'''

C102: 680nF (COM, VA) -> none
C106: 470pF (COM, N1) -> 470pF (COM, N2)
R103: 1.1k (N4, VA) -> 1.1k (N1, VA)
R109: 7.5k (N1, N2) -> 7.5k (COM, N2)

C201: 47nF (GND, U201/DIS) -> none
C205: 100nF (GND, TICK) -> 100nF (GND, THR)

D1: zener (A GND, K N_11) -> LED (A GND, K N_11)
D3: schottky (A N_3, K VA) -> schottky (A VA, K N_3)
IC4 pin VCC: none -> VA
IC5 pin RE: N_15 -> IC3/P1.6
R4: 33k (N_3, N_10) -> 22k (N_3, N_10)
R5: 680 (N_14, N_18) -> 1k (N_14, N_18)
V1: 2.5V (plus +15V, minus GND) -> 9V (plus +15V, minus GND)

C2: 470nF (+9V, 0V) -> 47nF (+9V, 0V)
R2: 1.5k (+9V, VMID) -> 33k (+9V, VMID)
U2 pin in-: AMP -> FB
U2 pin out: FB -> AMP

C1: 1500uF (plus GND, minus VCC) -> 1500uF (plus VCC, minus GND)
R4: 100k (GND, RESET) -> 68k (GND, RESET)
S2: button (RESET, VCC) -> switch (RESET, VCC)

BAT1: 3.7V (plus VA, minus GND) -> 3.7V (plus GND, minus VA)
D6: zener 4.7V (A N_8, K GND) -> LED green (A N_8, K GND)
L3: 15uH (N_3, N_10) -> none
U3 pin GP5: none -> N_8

'''

# ACTIVITY
If a line in the records holds the string "RESET", copy it.

# YOUR SOLUTION
R4: 100k (GND, RESET) -> 68k (GND, RESET)
S2: button (RESET, VCC) -> switch (RESET, VCC)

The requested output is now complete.